* [Job] Could you restate the entries word for word, without the images?

* [Material for this task]
►
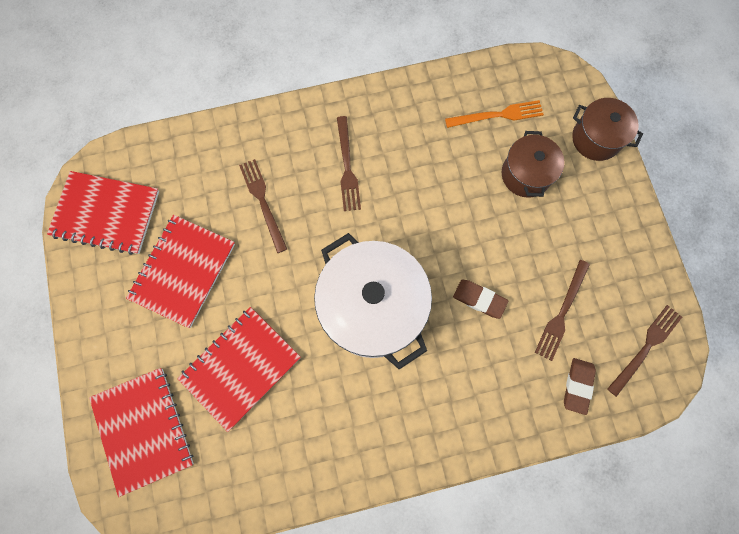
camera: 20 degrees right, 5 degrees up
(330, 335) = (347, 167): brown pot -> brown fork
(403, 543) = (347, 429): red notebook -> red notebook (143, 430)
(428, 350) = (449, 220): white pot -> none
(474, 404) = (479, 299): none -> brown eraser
◄
* [Written answer]
camera: 20 degrees right, 5 degrees up
(330, 335) = (347, 167): brown pot -> brown fork
(403, 543) = (347, 429): red notebook -> red notebook (143, 430)
(428, 350) = (449, 220): white pot -> none
(474, 404) = (479, 299): none -> brown eraser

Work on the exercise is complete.